Write out each line of the records that has "white" in it.

:: Exercise data ::

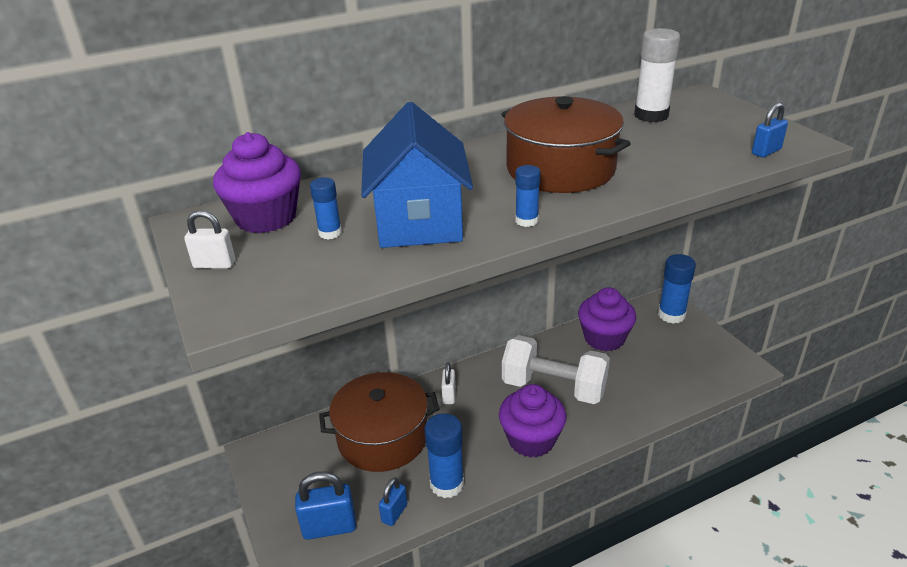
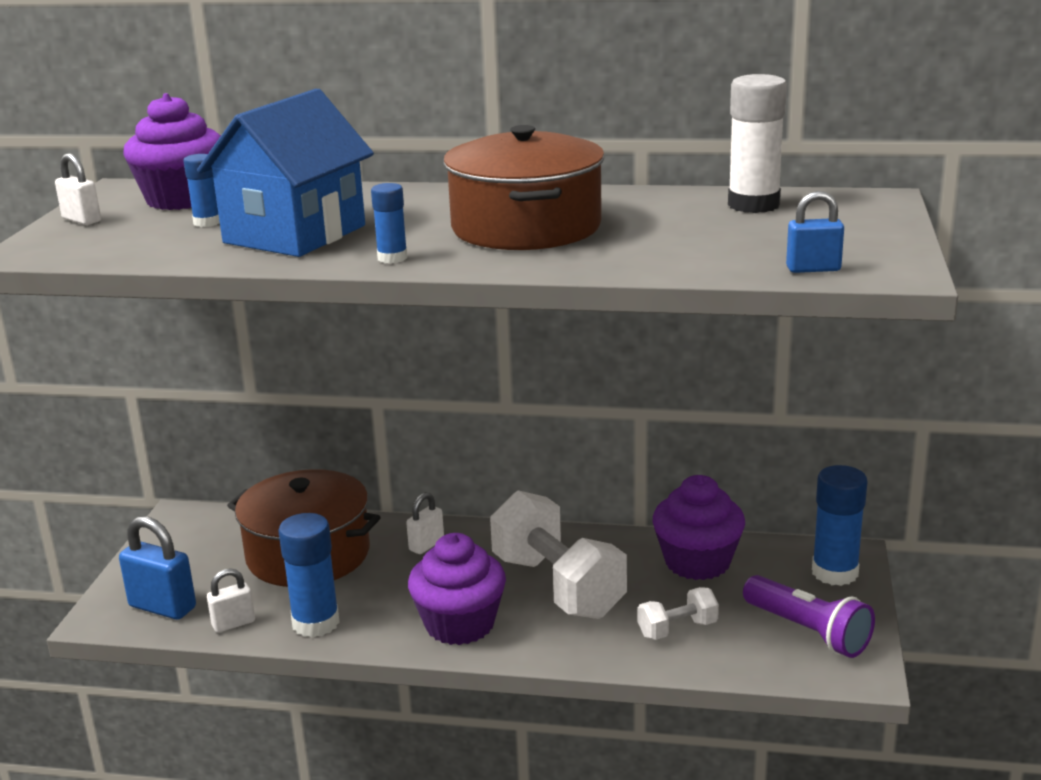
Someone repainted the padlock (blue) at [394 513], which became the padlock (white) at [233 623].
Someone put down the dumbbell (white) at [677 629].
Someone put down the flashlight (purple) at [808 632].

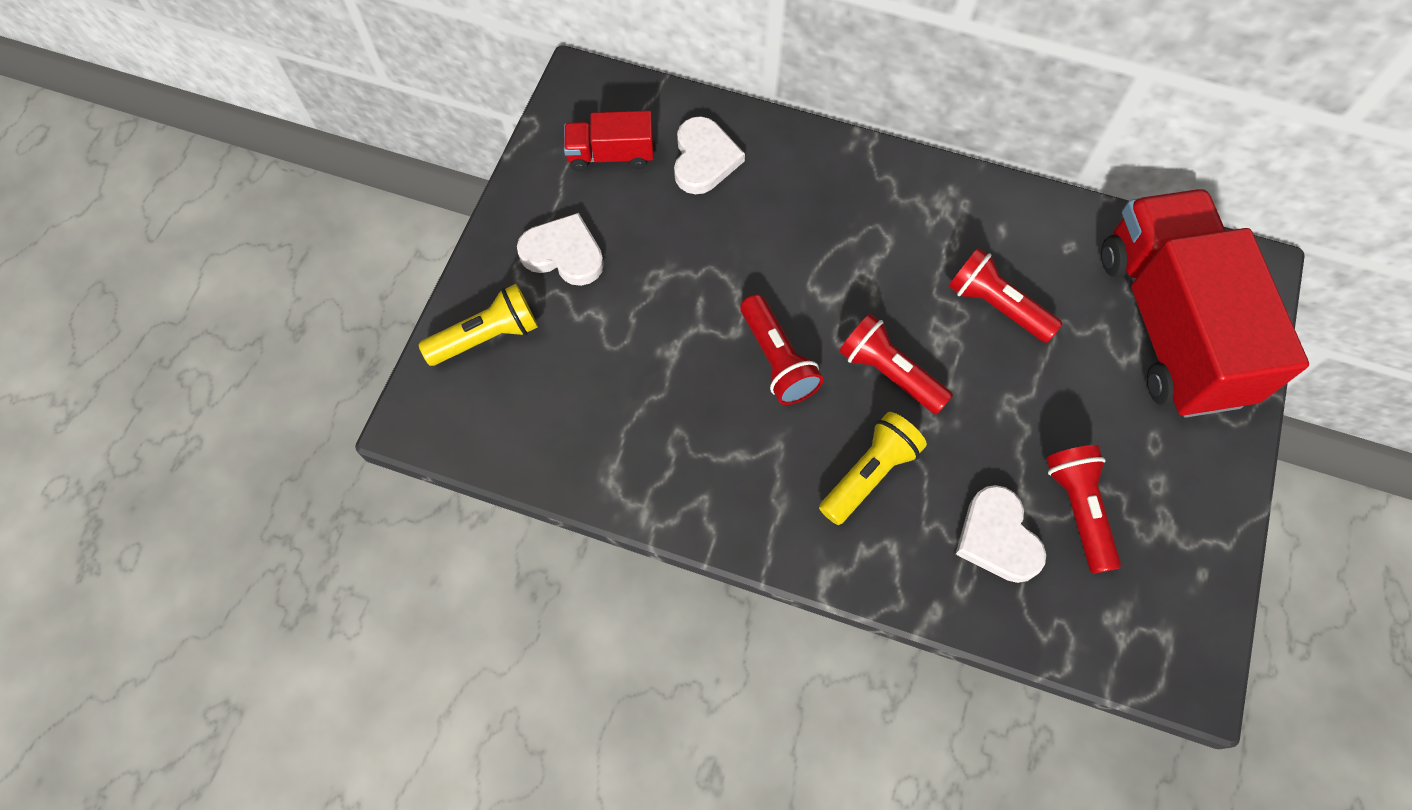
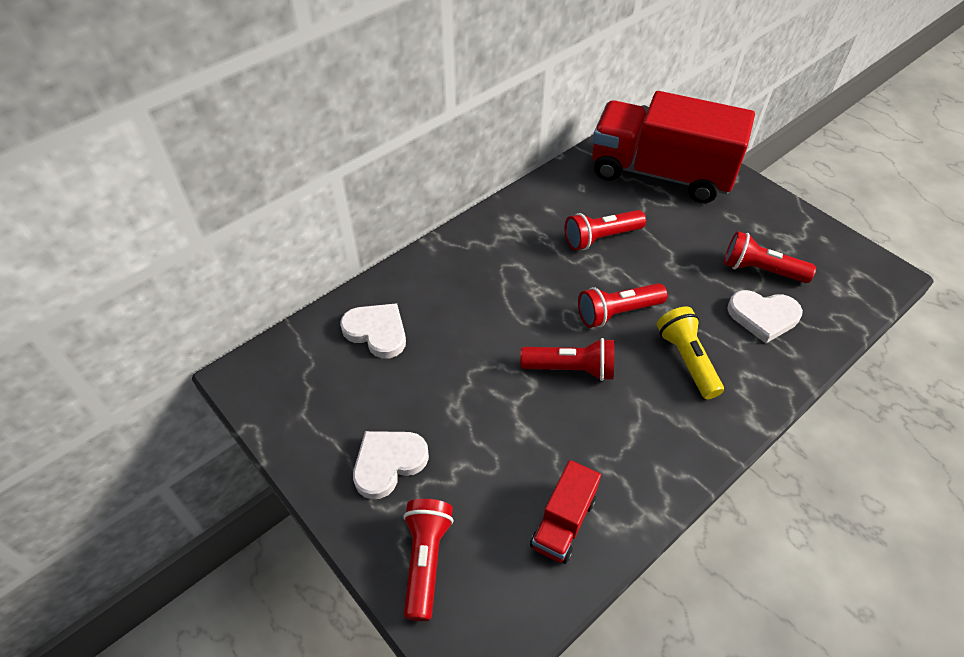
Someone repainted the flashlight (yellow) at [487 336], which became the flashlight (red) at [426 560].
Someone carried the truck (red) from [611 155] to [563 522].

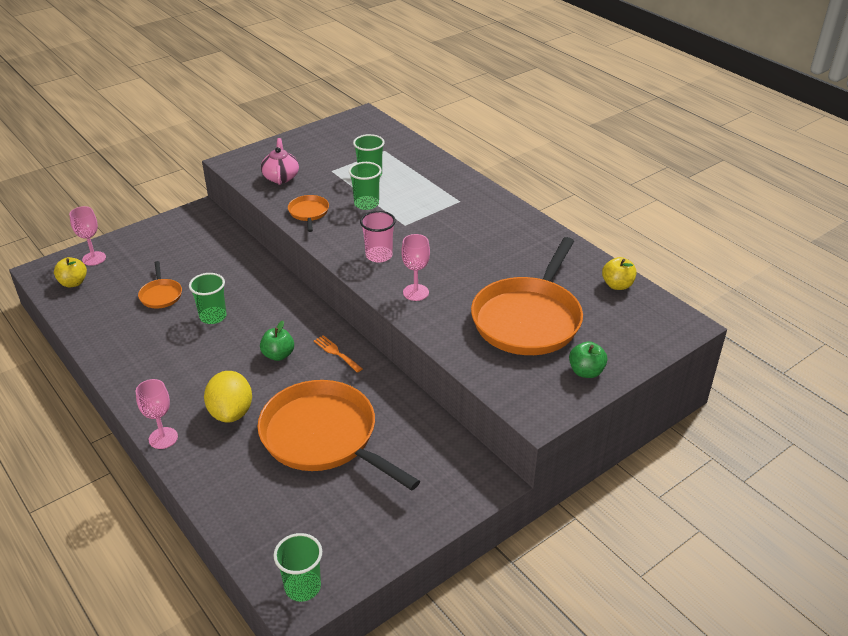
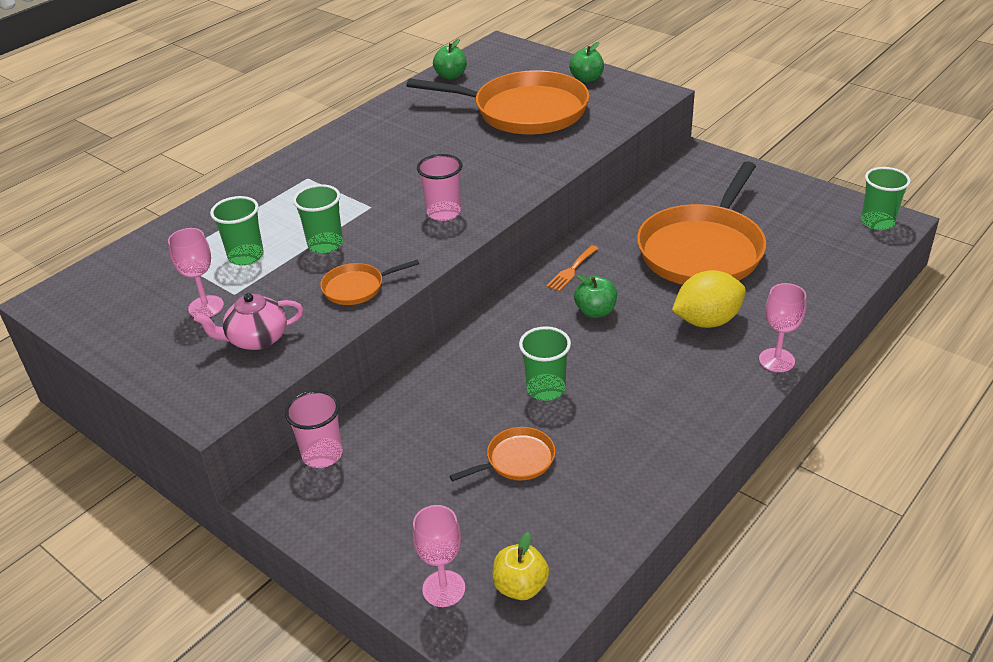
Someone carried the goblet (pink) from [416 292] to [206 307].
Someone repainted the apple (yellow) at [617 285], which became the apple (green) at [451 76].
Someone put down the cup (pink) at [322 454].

:::

Answer section:
Someone repainted the padlock (blue) at [394 513], which became the padlock (white) at [233 623].
Someone put down the dumbbell (white) at [677 629].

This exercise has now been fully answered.